**ACTIVITY**
From the listing below, set down exactly the lines between the one holding "D3: LED white" and the one holding "IC8: NAND CD4011", inclusive. No other line is wanted.

*** AVAILABLE DATA ***

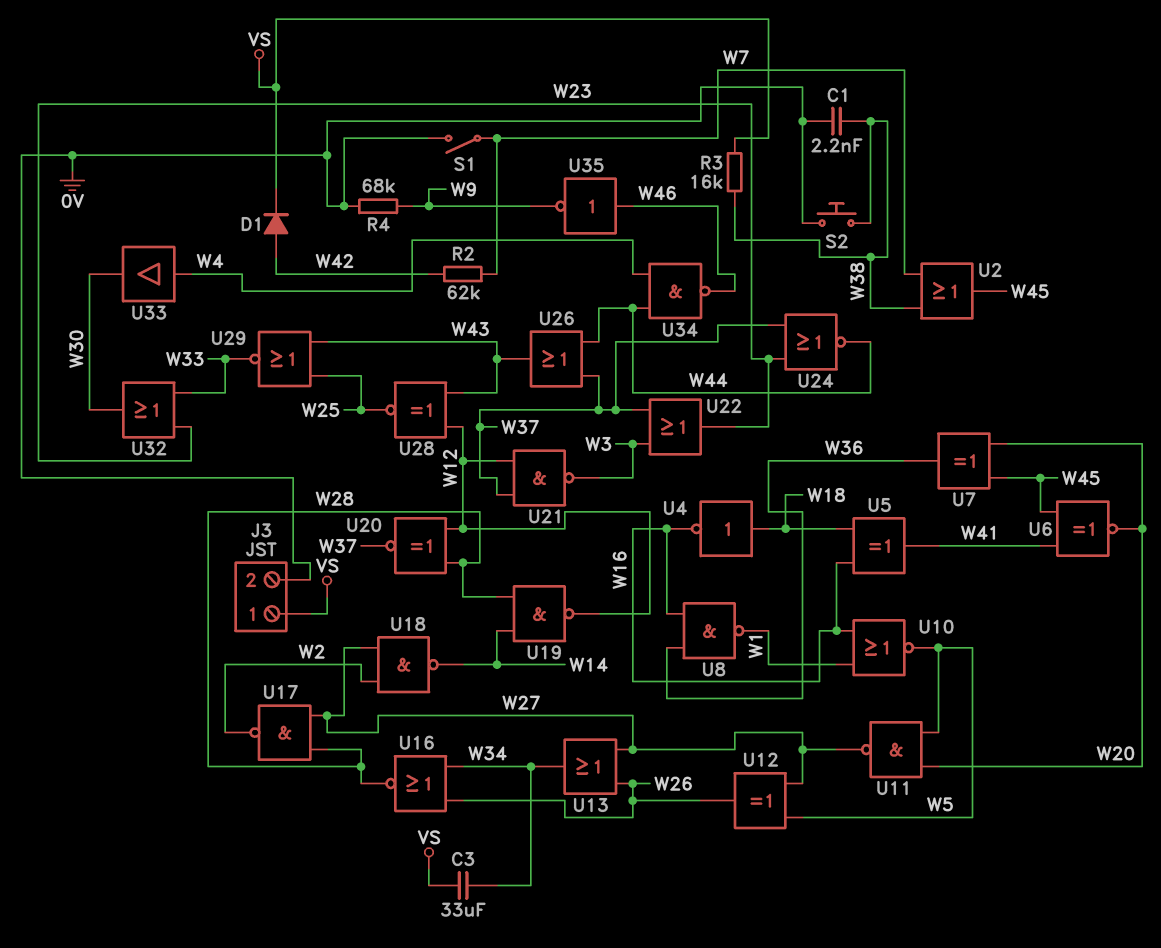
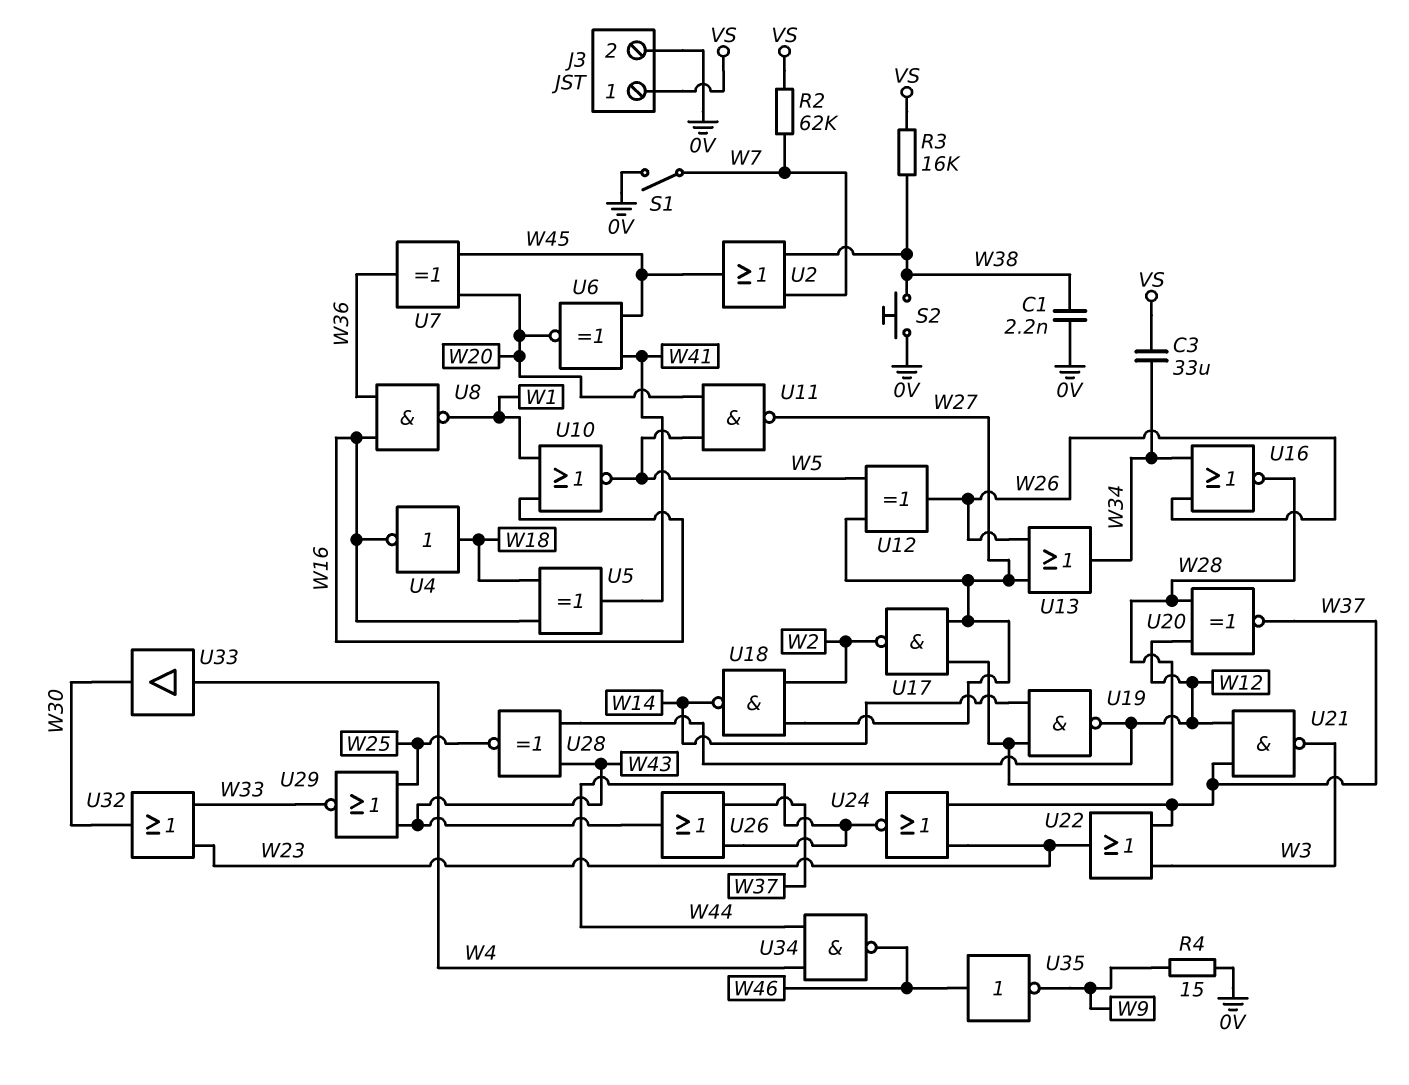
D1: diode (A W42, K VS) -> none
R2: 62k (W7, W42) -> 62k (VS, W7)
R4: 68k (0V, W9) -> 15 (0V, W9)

***
*** AVAILABLE DATA ***

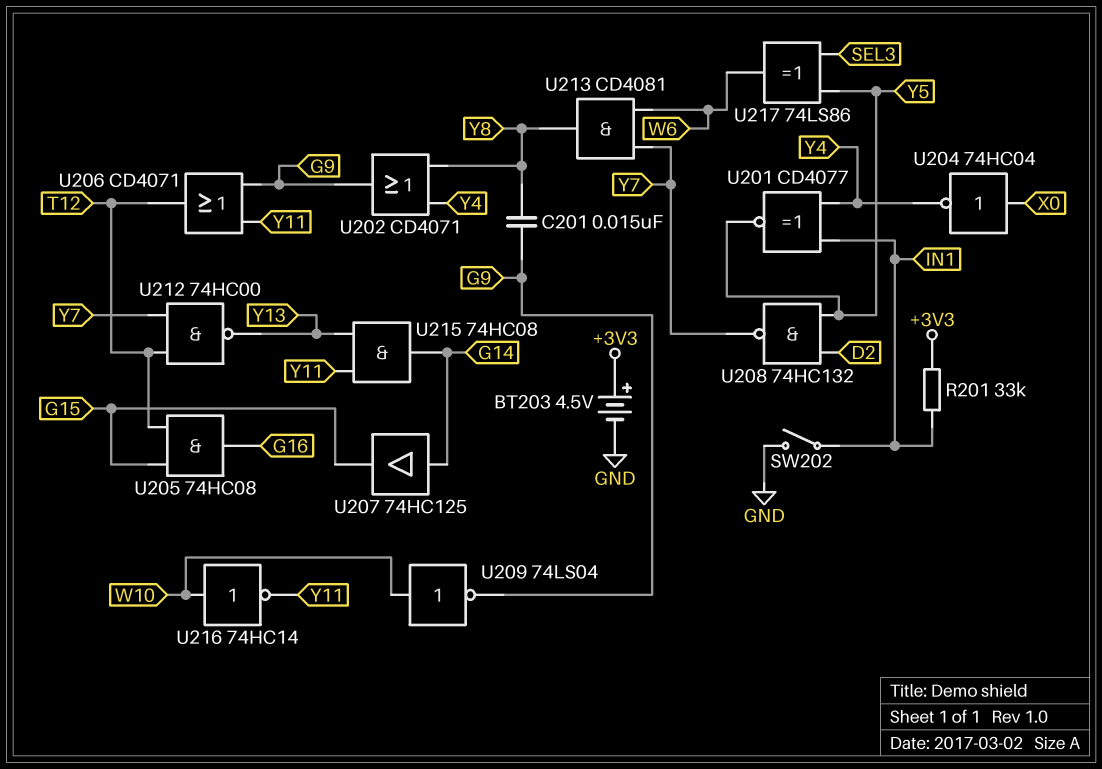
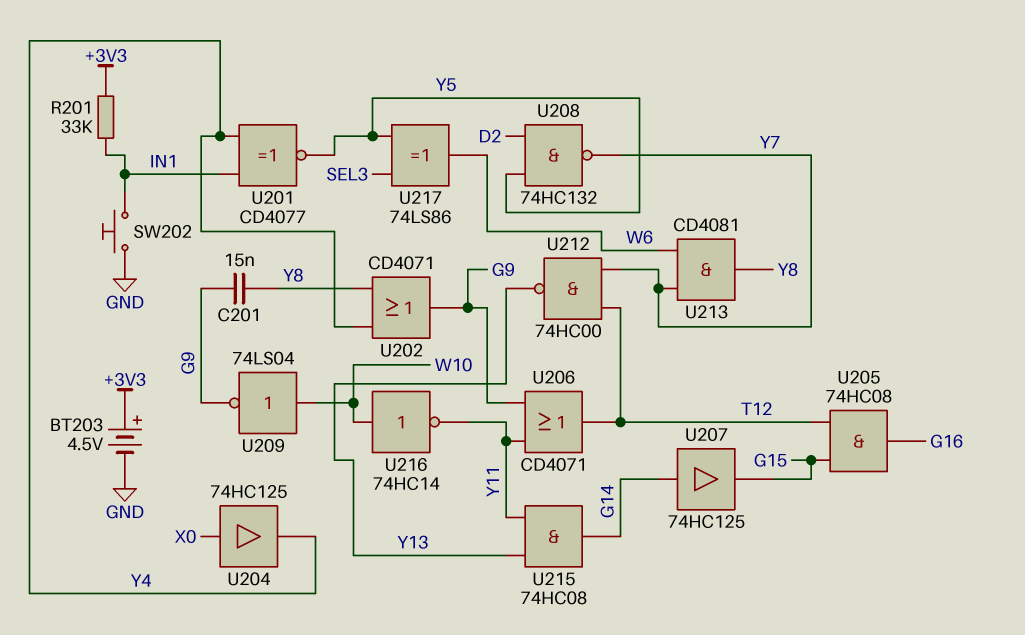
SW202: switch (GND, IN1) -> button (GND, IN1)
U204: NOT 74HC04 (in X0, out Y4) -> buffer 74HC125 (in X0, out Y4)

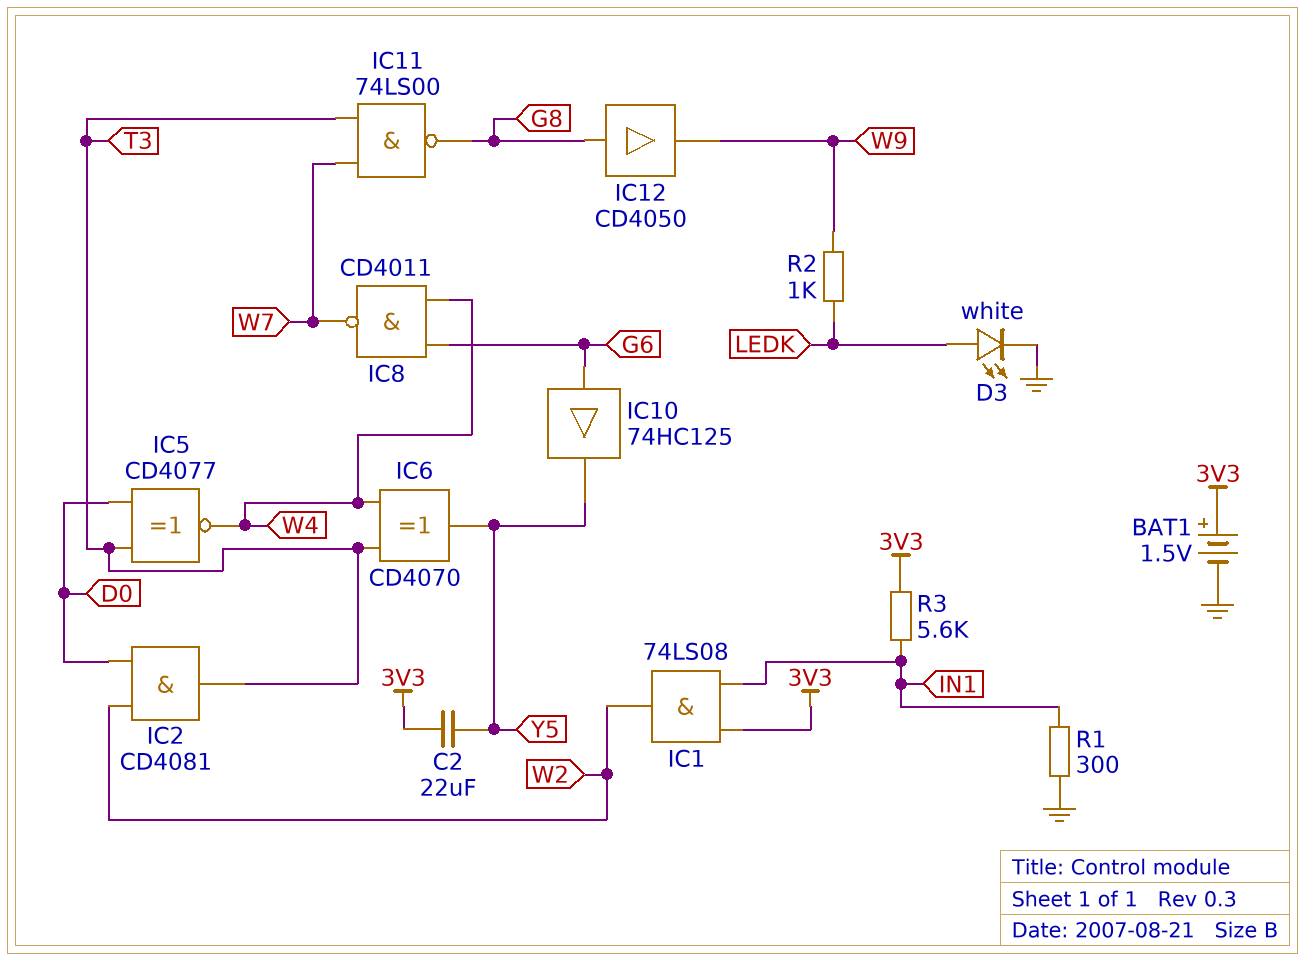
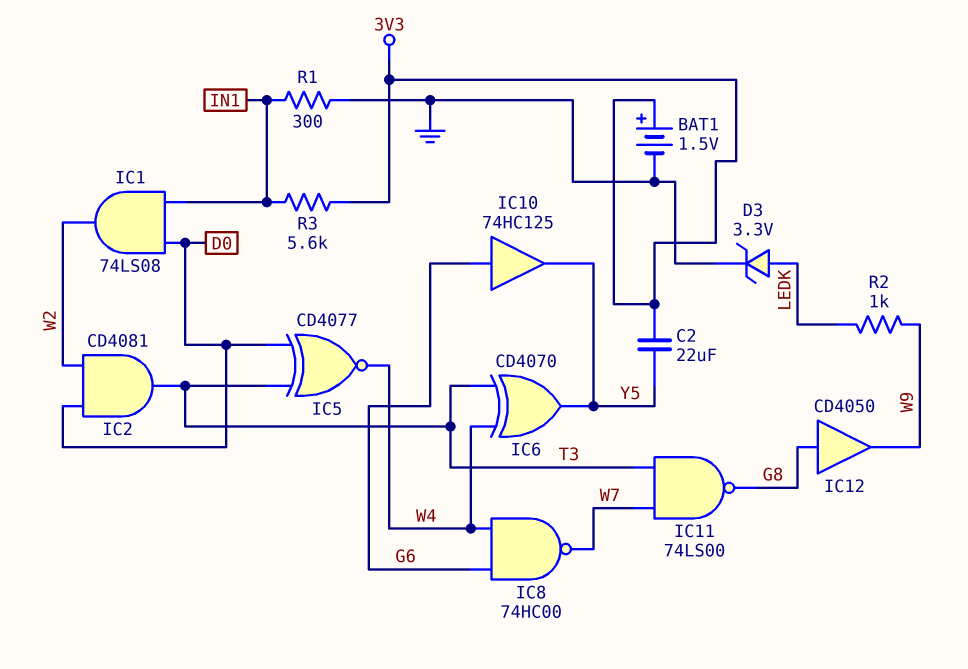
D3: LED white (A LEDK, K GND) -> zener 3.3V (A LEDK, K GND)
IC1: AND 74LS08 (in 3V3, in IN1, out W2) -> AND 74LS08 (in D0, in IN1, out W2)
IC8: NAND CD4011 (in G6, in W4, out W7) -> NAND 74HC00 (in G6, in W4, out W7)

***

**EXERCISE RESPONSE**
D3: LED white (A LEDK, K GND) -> zener 3.3V (A LEDK, K GND)
IC1: AND 74LS08 (in 3V3, in IN1, out W2) -> AND 74LS08 (in D0, in IN1, out W2)
IC8: NAND CD4011 (in G6, in W4, out W7) -> NAND 74HC00 (in G6, in W4, out W7)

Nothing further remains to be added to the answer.